═══ Exercise inputs ═══
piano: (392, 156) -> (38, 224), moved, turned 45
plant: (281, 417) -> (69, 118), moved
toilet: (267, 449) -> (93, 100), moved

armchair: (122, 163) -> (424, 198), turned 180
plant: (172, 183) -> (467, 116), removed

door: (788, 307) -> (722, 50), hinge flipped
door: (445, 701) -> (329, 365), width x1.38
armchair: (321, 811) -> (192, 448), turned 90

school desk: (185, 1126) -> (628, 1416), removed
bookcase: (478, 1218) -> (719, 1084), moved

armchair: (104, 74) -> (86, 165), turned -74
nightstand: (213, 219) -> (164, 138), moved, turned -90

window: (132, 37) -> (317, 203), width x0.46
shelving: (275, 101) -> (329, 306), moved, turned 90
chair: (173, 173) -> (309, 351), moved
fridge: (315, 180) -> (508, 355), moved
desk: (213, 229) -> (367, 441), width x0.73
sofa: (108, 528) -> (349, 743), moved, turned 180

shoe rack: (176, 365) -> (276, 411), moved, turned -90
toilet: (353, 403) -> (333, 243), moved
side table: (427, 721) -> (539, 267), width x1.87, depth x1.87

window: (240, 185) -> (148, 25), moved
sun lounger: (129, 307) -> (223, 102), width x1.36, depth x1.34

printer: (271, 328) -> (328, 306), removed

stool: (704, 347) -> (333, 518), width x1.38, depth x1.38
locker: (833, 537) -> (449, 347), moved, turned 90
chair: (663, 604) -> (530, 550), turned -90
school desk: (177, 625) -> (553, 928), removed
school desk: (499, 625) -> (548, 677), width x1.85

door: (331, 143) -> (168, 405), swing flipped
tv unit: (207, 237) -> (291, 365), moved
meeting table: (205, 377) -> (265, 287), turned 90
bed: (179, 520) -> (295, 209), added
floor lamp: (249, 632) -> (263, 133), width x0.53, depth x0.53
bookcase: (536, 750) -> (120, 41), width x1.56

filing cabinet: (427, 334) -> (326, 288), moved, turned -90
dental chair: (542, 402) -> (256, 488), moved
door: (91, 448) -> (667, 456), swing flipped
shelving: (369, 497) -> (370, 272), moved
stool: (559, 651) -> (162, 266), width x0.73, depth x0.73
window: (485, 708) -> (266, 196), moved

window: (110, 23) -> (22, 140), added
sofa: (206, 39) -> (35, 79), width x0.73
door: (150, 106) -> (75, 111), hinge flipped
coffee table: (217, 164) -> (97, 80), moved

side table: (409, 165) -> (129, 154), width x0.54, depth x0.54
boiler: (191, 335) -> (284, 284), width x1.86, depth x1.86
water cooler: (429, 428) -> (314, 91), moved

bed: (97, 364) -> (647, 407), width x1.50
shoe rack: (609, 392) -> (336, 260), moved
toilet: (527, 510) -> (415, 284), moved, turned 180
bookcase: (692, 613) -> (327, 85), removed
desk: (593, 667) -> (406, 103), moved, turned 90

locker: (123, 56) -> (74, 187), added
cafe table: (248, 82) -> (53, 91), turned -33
═══
**Work instructions:** Every record above is to be transcribed exactly as written.

**Expected answer:**
piano: (392, 156) -> (38, 224), moved, turned 45
plant: (281, 417) -> (69, 118), moved
toilet: (267, 449) -> (93, 100), moved

armchair: (122, 163) -> (424, 198), turned 180
plant: (172, 183) -> (467, 116), removed

door: (788, 307) -> (722, 50), hinge flipped
door: (445, 701) -> (329, 365), width x1.38
armchair: (321, 811) -> (192, 448), turned 90

school desk: (185, 1126) -> (628, 1416), removed
bookcase: (478, 1218) -> (719, 1084), moved

armchair: (104, 74) -> (86, 165), turned -74
nightstand: (213, 219) -> (164, 138), moved, turned -90

window: (132, 37) -> (317, 203), width x0.46
shelving: (275, 101) -> (329, 306), moved, turned 90
chair: (173, 173) -> (309, 351), moved
fridge: (315, 180) -> (508, 355), moved
desk: (213, 229) -> (367, 441), width x0.73
sofa: (108, 528) -> (349, 743), moved, turned 180

shoe rack: (176, 365) -> (276, 411), moved, turned -90
toilet: (353, 403) -> (333, 243), moved
side table: (427, 721) -> (539, 267), width x1.87, depth x1.87

window: (240, 185) -> (148, 25), moved
sun lounger: (129, 307) -> (223, 102), width x1.36, depth x1.34

printer: (271, 328) -> (328, 306), removed

stool: (704, 347) -> (333, 518), width x1.38, depth x1.38
locker: (833, 537) -> (449, 347), moved, turned 90
chair: (663, 604) -> (530, 550), turned -90
school desk: (177, 625) -> (553, 928), removed
school desk: (499, 625) -> (548, 677), width x1.85

door: (331, 143) -> (168, 405), swing flipped
tv unit: (207, 237) -> (291, 365), moved
meeting table: (205, 377) -> (265, 287), turned 90
bed: (179, 520) -> (295, 209), added
floor lamp: (249, 632) -> (263, 133), width x0.53, depth x0.53
bookcase: (536, 750) -> (120, 41), width x1.56

filing cabinet: (427, 334) -> (326, 288), moved, turned -90
dental chair: (542, 402) -> (256, 488), moved
door: (91, 448) -> (667, 456), swing flipped
shelving: (369, 497) -> (370, 272), moved
stool: (559, 651) -> (162, 266), width x0.73, depth x0.73
window: (485, 708) -> (266, 196), moved

window: (110, 23) -> (22, 140), added
sofa: (206, 39) -> (35, 79), width x0.73
door: (150, 106) -> (75, 111), hinge flipped
coffee table: (217, 164) -> (97, 80), moved

side table: (409, 165) -> (129, 154), width x0.54, depth x0.54
boiler: (191, 335) -> (284, 284), width x1.86, depth x1.86
water cooler: (429, 428) -> (314, 91), moved

bed: (97, 364) -> (647, 407), width x1.50
shoe rack: (609, 392) -> (336, 260), moved
toilet: (527, 510) -> (415, 284), moved, turned 180
bookcase: (692, 613) -> (327, 85), removed
desk: (593, 667) -> (406, 103), moved, turned 90

locker: (123, 56) -> (74, 187), added
cafe table: (248, 82) -> (53, 91), turned -33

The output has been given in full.